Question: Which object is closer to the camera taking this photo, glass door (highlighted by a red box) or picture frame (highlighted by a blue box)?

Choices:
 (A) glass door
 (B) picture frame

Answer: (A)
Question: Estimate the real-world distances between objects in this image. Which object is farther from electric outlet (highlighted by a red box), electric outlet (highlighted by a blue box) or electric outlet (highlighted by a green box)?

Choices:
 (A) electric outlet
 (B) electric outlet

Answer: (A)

::::::

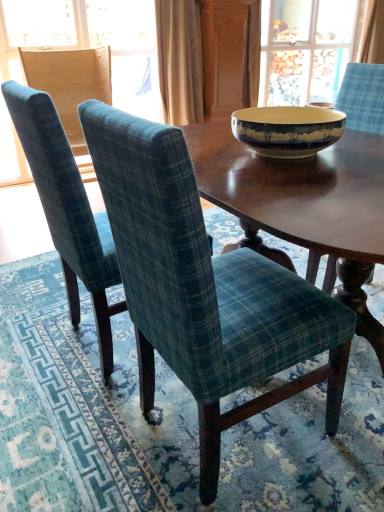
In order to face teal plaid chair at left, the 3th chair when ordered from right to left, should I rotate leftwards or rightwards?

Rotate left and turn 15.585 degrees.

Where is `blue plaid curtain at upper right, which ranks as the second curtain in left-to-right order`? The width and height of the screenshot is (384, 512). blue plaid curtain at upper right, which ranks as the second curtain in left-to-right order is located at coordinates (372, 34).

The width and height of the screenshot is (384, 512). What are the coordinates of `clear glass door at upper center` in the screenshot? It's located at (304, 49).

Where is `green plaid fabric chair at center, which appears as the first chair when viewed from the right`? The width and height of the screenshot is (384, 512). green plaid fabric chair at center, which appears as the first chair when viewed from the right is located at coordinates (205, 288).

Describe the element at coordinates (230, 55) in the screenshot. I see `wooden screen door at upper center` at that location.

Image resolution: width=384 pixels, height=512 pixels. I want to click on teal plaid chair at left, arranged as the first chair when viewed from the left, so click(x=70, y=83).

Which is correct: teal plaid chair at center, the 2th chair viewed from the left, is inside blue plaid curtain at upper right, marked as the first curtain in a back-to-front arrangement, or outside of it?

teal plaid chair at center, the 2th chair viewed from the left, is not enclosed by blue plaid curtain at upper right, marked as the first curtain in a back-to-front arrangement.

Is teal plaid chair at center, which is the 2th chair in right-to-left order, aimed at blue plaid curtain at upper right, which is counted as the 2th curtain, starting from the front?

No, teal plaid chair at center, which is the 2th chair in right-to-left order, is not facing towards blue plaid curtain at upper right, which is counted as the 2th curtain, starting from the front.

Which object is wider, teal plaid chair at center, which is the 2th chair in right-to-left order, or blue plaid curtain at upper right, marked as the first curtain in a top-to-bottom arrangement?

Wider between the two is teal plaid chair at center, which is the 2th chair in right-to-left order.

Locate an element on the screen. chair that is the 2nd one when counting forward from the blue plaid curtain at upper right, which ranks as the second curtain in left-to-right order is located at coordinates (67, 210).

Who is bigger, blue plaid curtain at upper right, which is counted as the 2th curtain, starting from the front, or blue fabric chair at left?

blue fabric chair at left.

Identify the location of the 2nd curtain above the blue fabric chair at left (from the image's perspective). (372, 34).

::::::

## TASK STATEMENT:
Write out the lines of the records from the one with "Who is bigger, blue" to the one with "Identify the location", including both, without changing a word.

## PROBLEM SOLUTION:
Who is bigger, blue plaid curtain at upper right, which is counted as the 2th curtain, starting from the front, or blue fabric chair at left?

blue fabric chair at left.

Identify the location of the 2nd curtain above the blue fabric chair at left (from the image's perspective). (372, 34).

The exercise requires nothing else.